*** Opening of Data ***
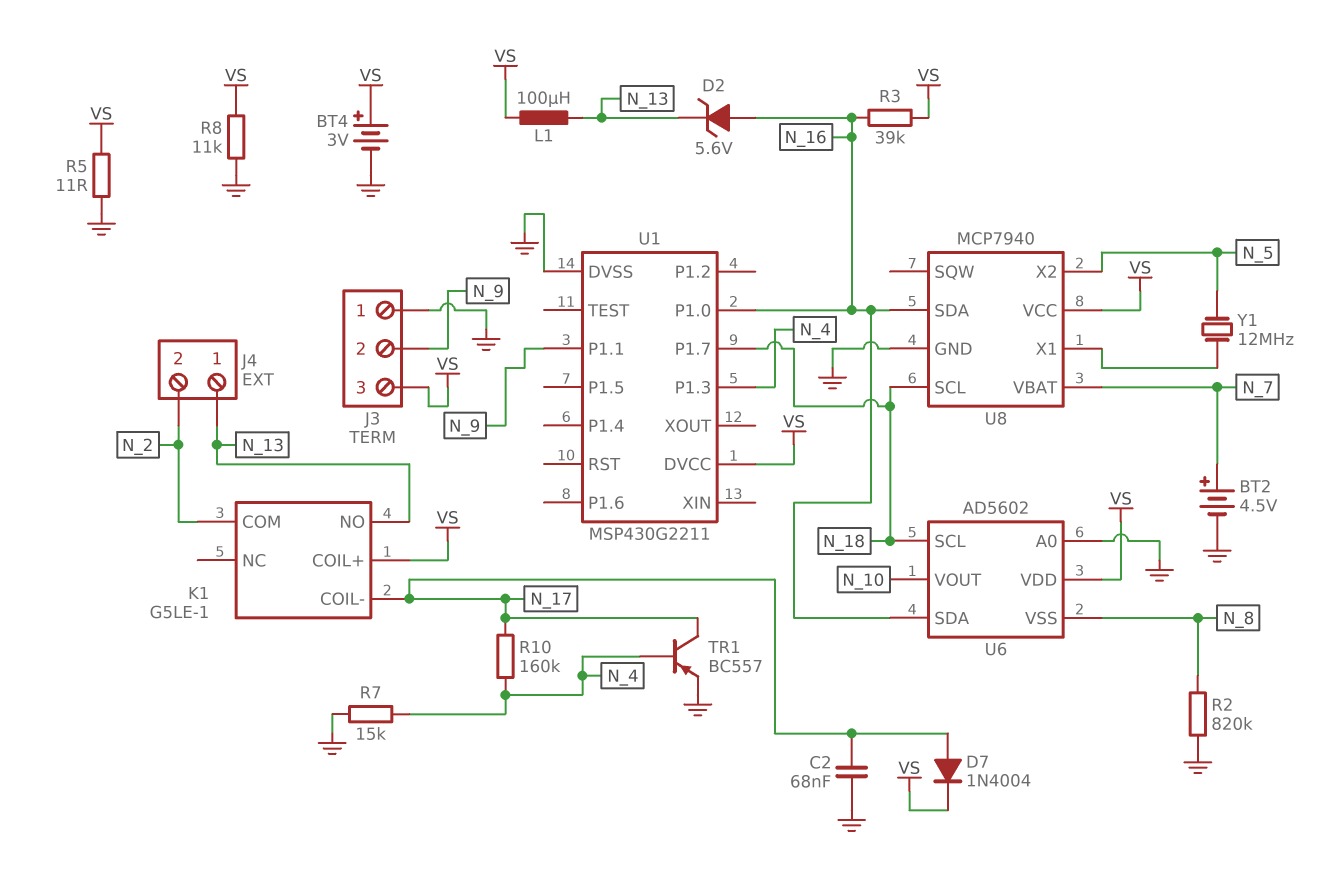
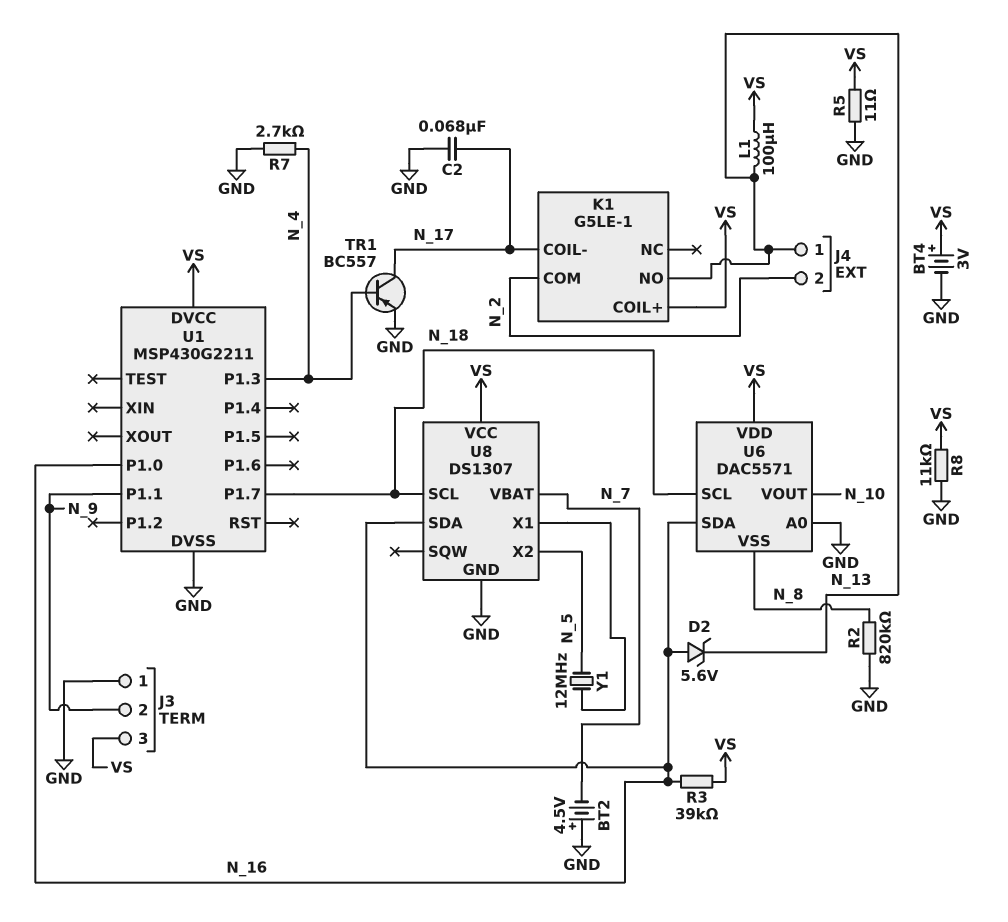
BT2: 4.5V (plus N_7, minus GND) -> 4.5V (plus GND, minus N_7)
D7: diode 1N4004 (A N_17, K VS) -> none
R7: 15k (GND, N_4) -> 2.7k (GND, N_4)
R10: 160k (N_4, N_17) -> none
U6: AD5602 -> DAC5571
U8: MCP7940 -> DS1307

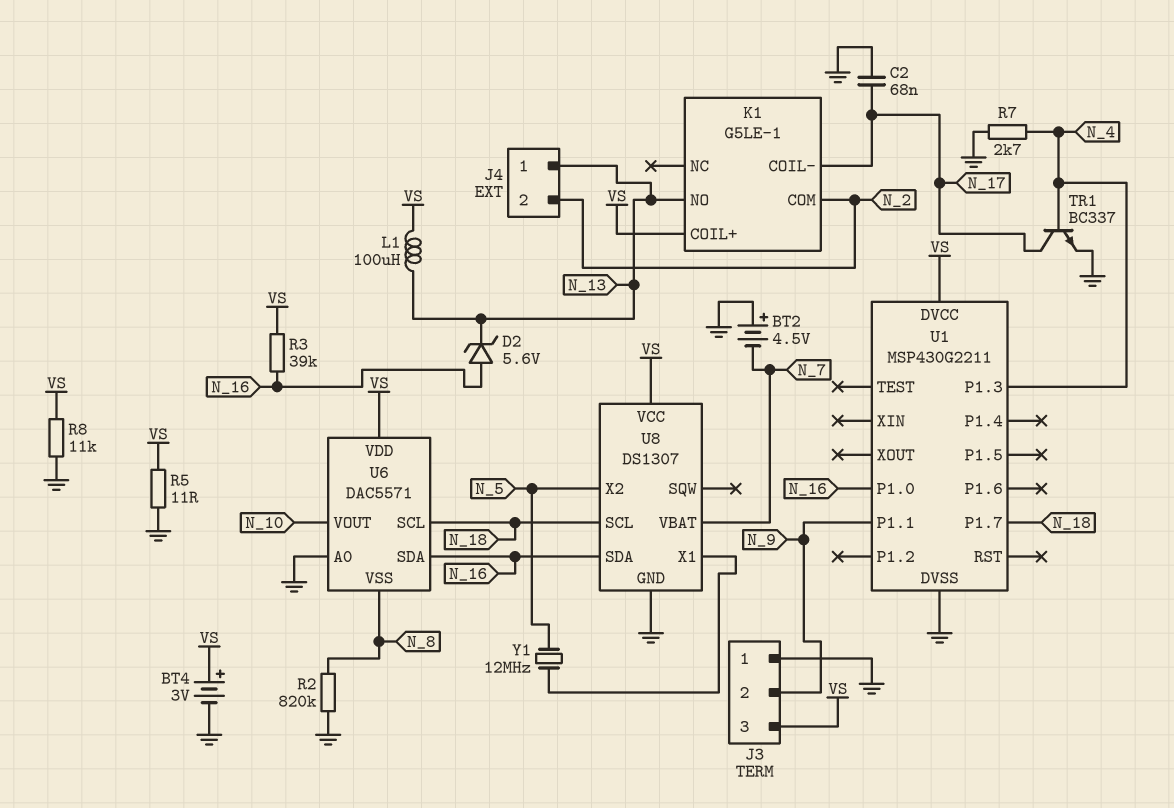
TR1: PNP BC557 (B N_4, C N_17, E GND) -> NPN BC337 (B N_4, C N_17, E GND)

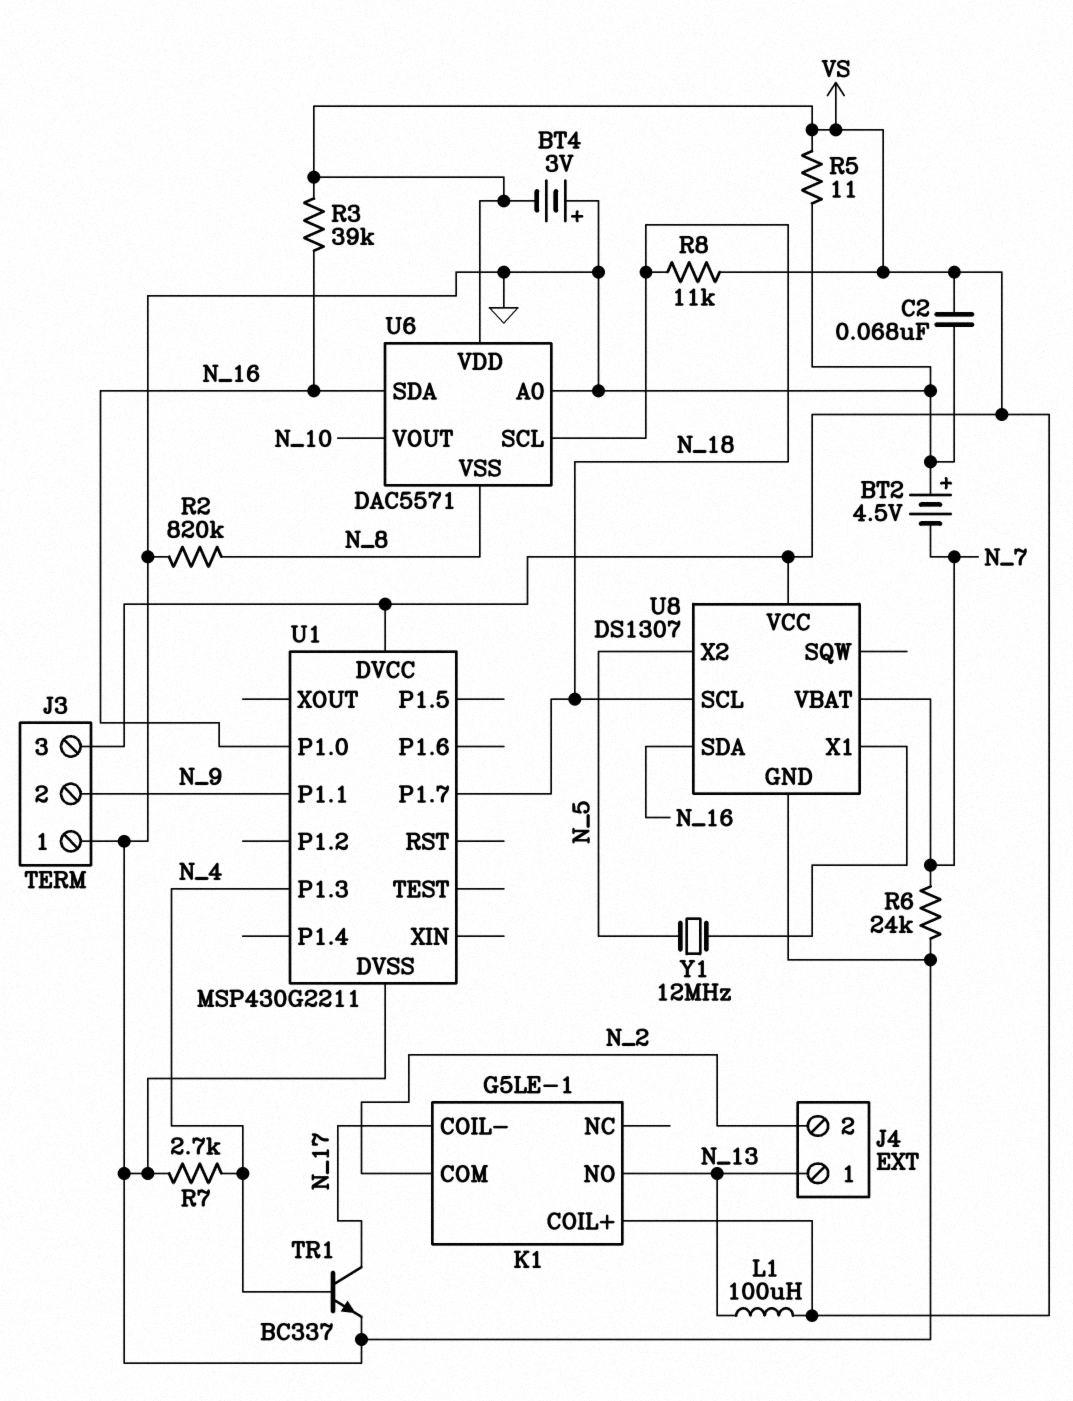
BT4: 3V (plus VS, minus GND) -> 3V (plus GND, minus VS)
C2: 68nF (GND, N_17) -> 68nF (GND, VS)
D2: zener 5.6V (A N_16, K N_13) -> none
R6: none -> 24k (GND, N_7)
R8: 11k (GND, VS) -> 11k (N_18, VS)

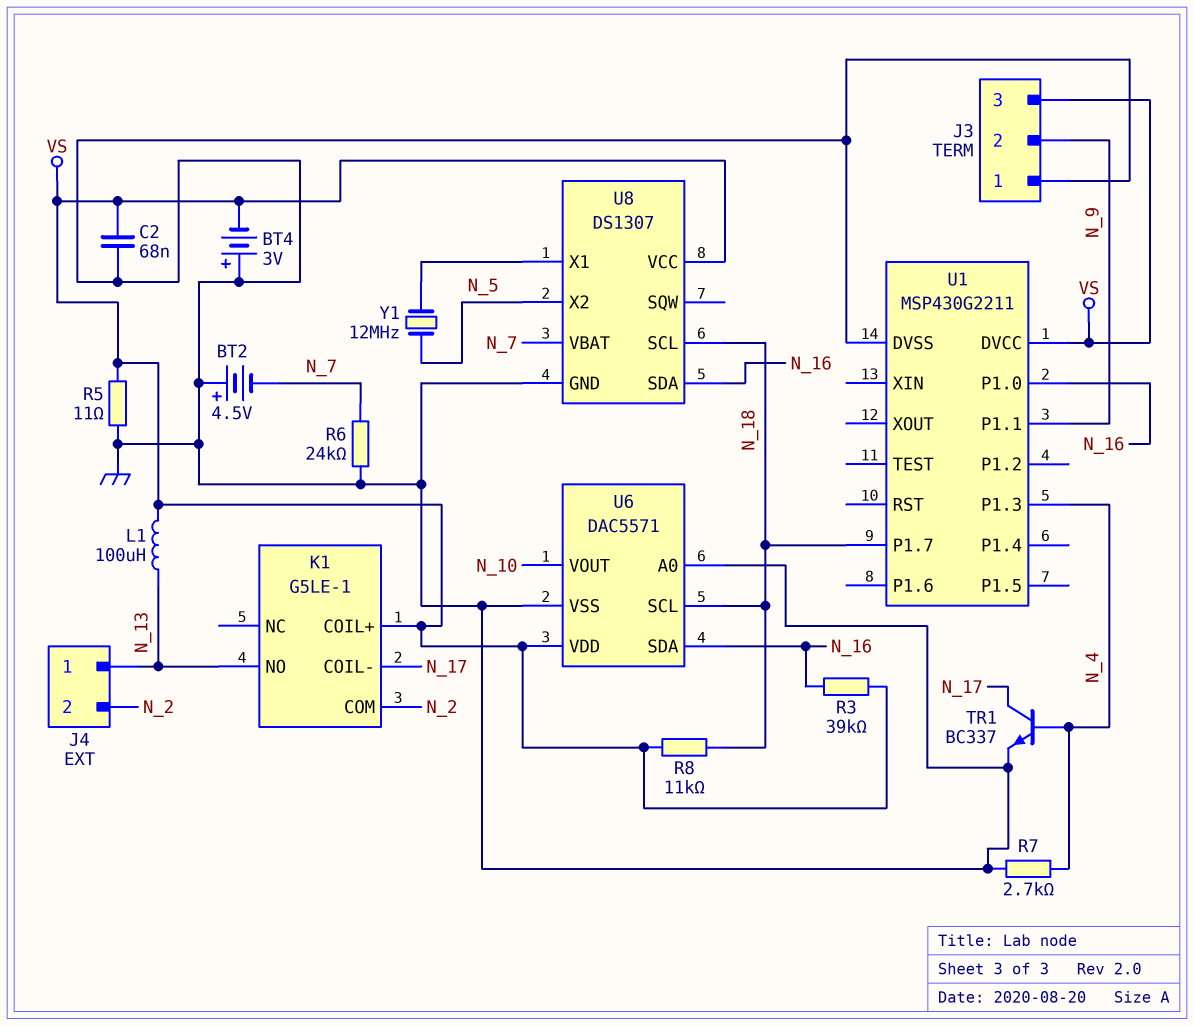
R2: 820k (GND, N_8) -> none
U6 pin VSS: N_8 -> GND

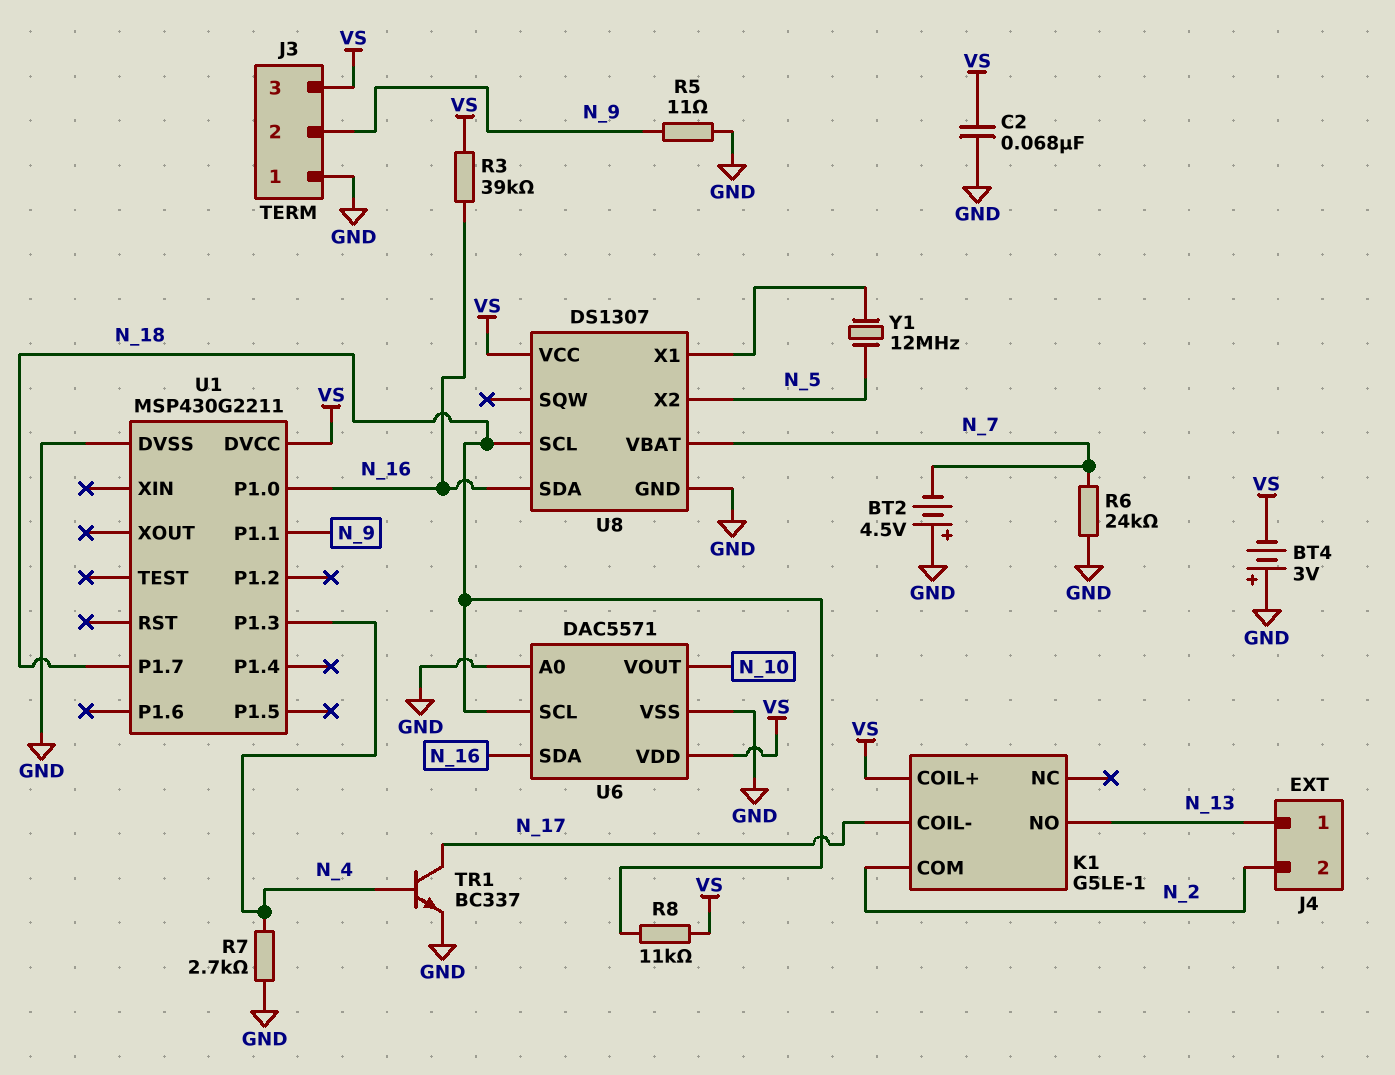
L1: 100uH (N_13, VS) -> none
R5: 11 (GND, VS) -> 11 (GND, N_9)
*** Close of Data ***
Once the pictures are set aside, repeat the remaining data word for word.

• [Finished exercise]:
BT2: 4.5V (plus N_7, minus GND) -> 4.5V (plus GND, minus N_7)
D7: diode 1N4004 (A N_17, K VS) -> none
R7: 15k (GND, N_4) -> 2.7k (GND, N_4)
R10: 160k (N_4, N_17) -> none
U6: AD5602 -> DAC5571
U8: MCP7940 -> DS1307

TR1: PNP BC557 (B N_4, C N_17, E GND) -> NPN BC337 (B N_4, C N_17, E GND)

BT4: 3V (plus VS, minus GND) -> 3V (plus GND, minus VS)
C2: 68nF (GND, N_17) -> 68nF (GND, VS)
D2: zener 5.6V (A N_16, K N_13) -> none
R6: none -> 24k (GND, N_7)
R8: 11k (GND, VS) -> 11k (N_18, VS)

R2: 820k (GND, N_8) -> none
U6 pin VSS: N_8 -> GND

L1: 100uH (N_13, VS) -> none
R5: 11 (GND, VS) -> 11 (GND, N_9)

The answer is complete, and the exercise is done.